• [Exercise description] Find and copy each line of the listing below that has the word "none" in it.

• [Recorded information]
>>>>>

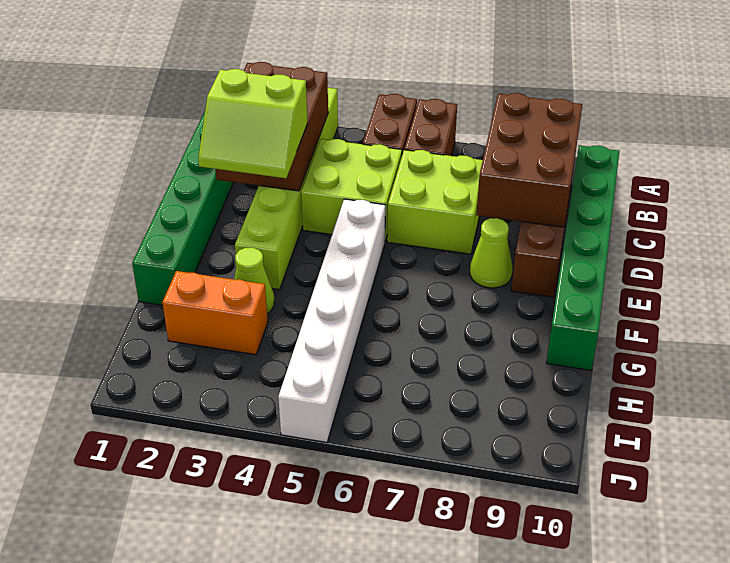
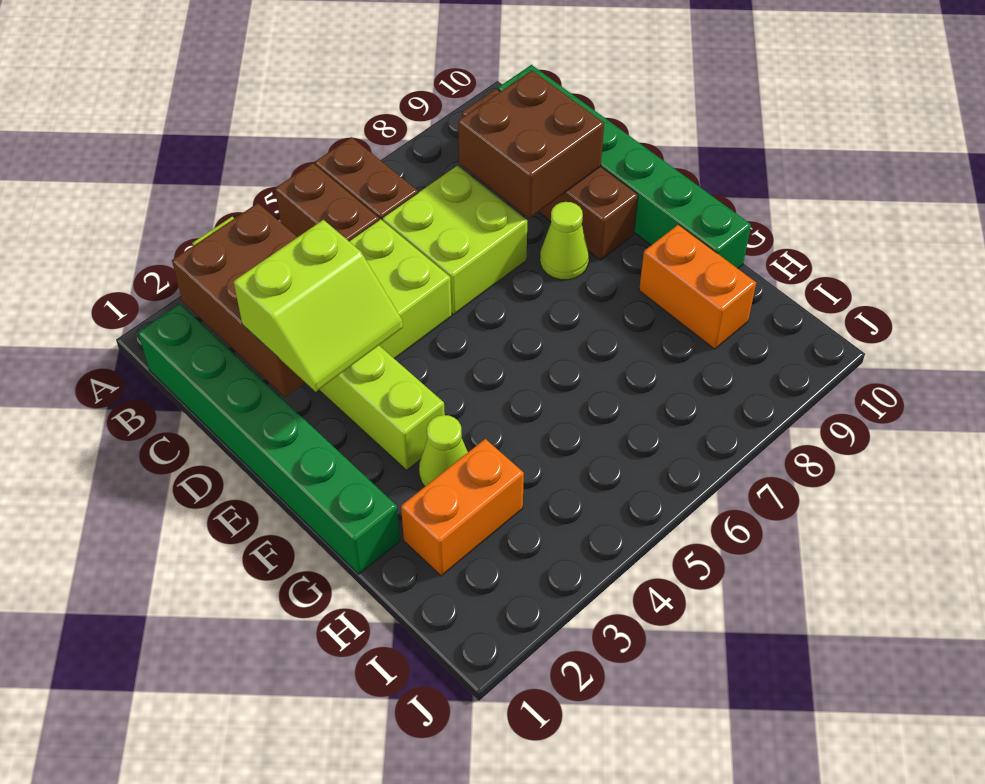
brown brick B8:D9 level 2 -> brown brick C8:D9 level 2
white brick E5:J5 level 1 -> none
none -> orange brick G9:H9 level 1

<<<<<

• [Answer to the exercise]
white brick E5:J5 level 1 -> none
none -> orange brick G9:H9 level 1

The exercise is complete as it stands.